The answer should match the entries that follow exactly, except that no image appears in it.

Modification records
━━━

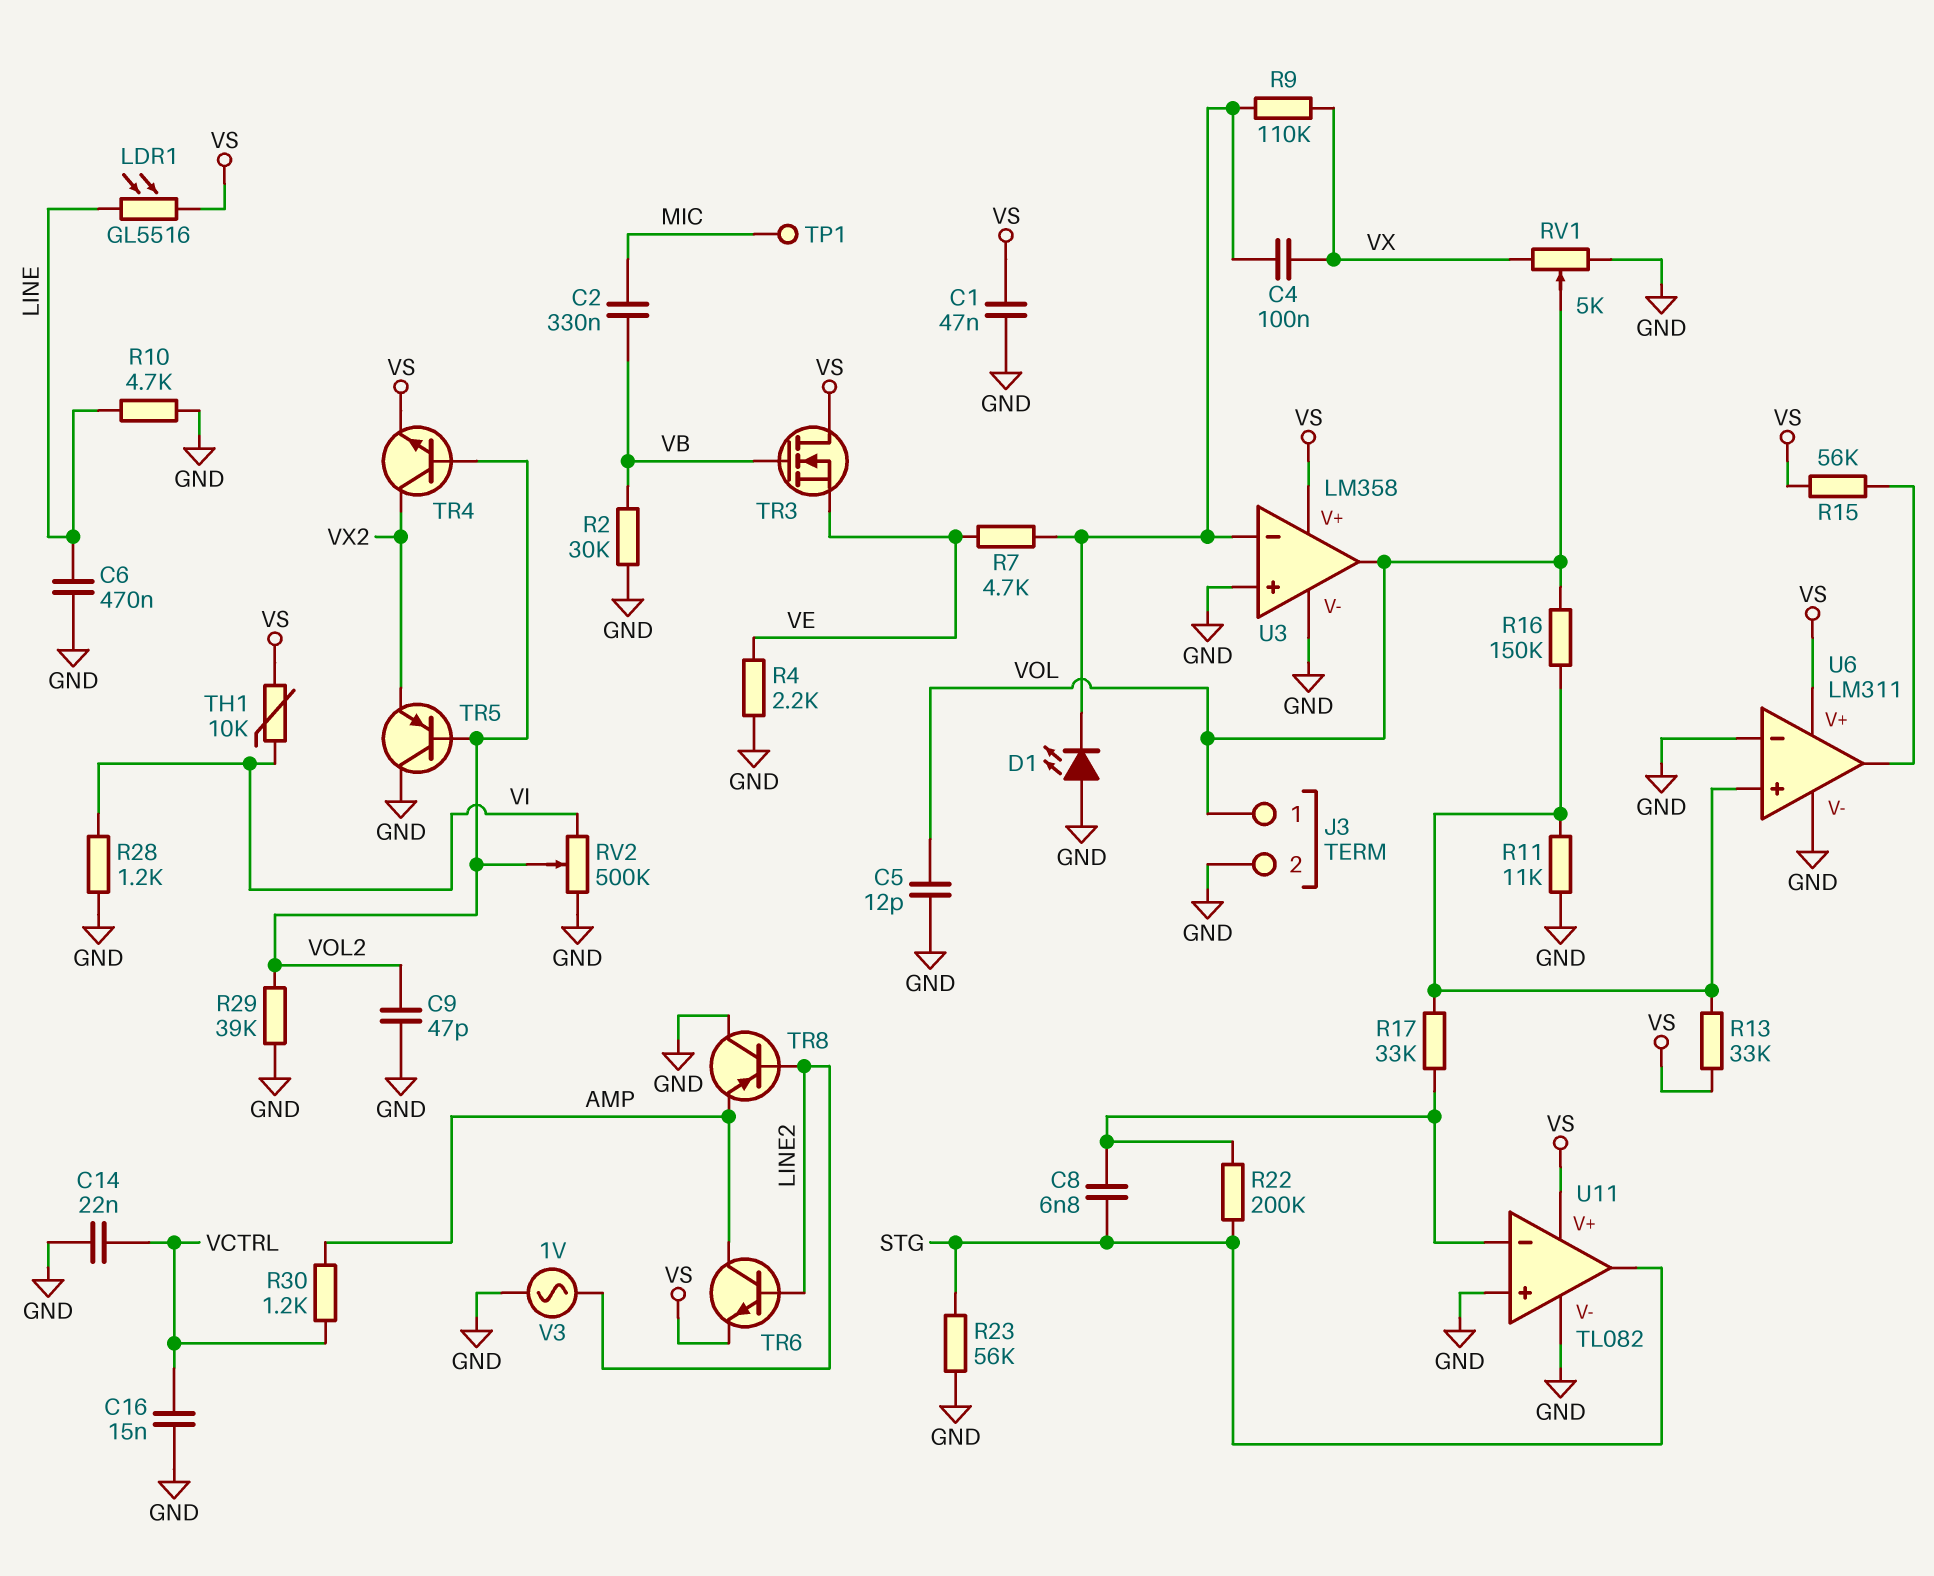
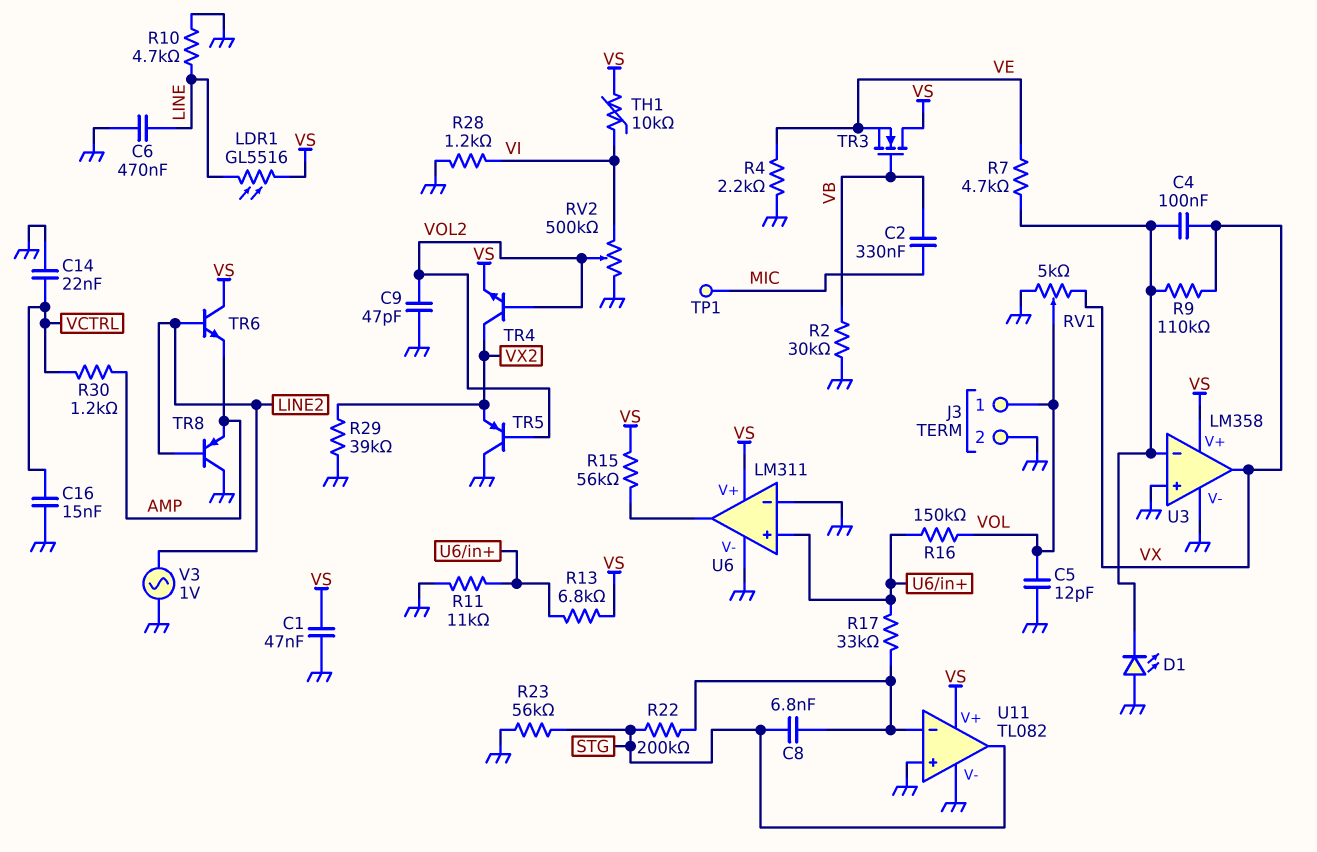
R13: 33k (U6/in+, VS) -> 6.8k (U6/in+, VS)
R29: 39k (GND, VOL2) -> 39k (GND, VX2)
TR6: NPN (B LINE2, C AMP, E VS) -> NPN (B LINE2, C VS, E AMP)
U3 pin out: VOL -> VX

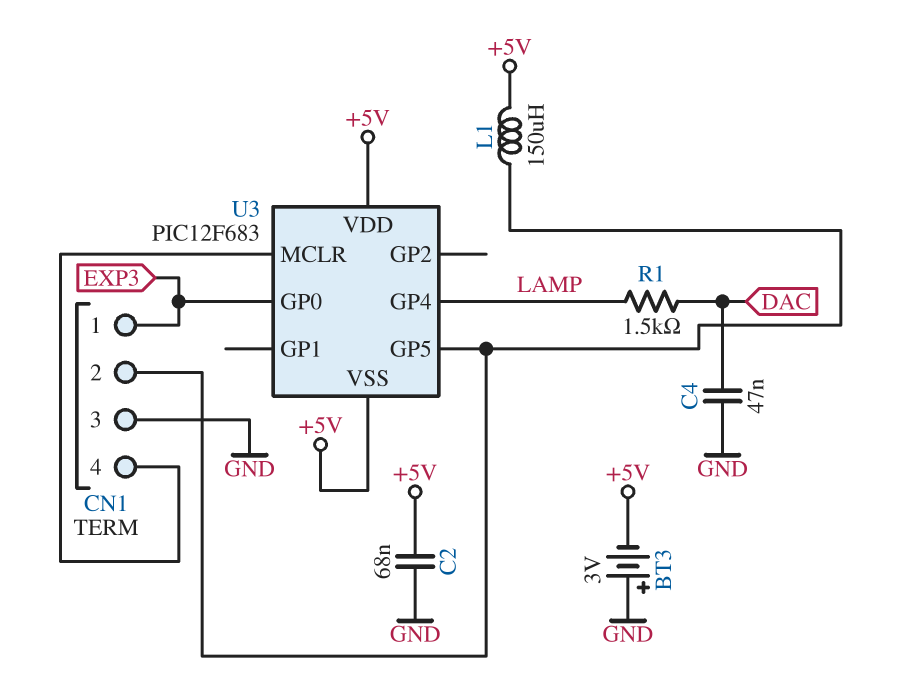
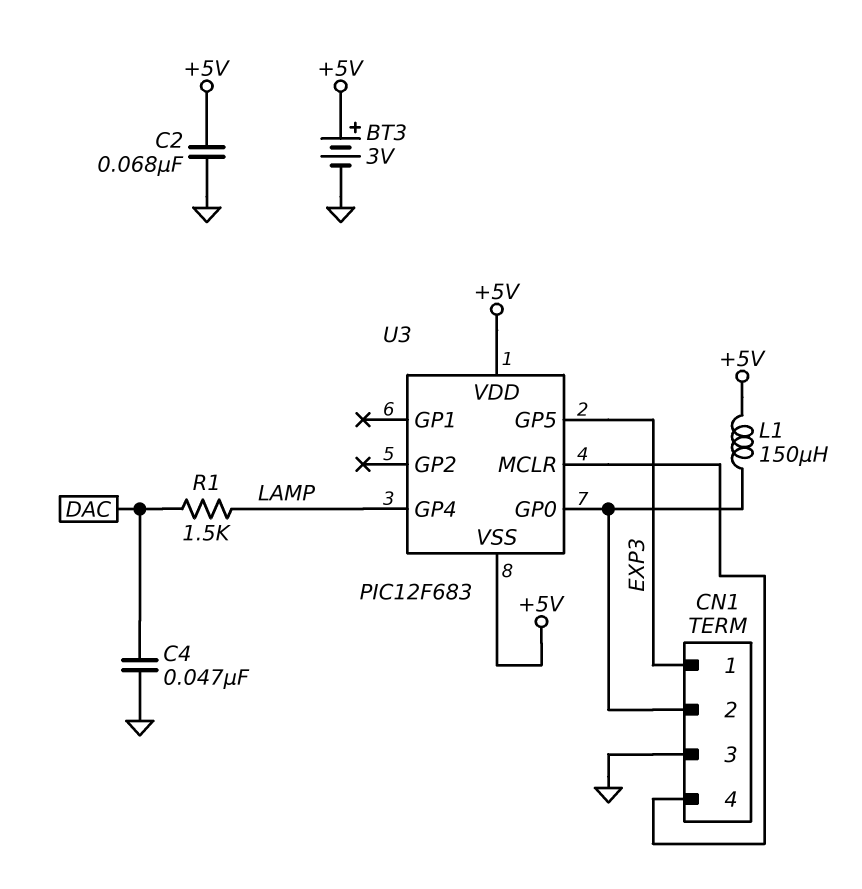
BT3: 3V (plus GND, minus +5V) -> 3V (plus +5V, minus GND)
U3 pin GP0: EXP3 -> CN1/2
U3 pin GP5: CN1/2 -> EXP3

━━━

Problem solution >>
R13: 33k (U6/in+, VS) -> 6.8k (U6/in+, VS)
R29: 39k (GND, VOL2) -> 39k (GND, VX2)
TR6: NPN (B LINE2, C AMP, E VS) -> NPN (B LINE2, C VS, E AMP)
U3 pin out: VOL -> VX

BT3: 3V (plus GND, minus +5V) -> 3V (plus +5V, minus GND)
U3 pin GP0: EXP3 -> CN1/2
U3 pin GP5: CN1/2 -> EXP3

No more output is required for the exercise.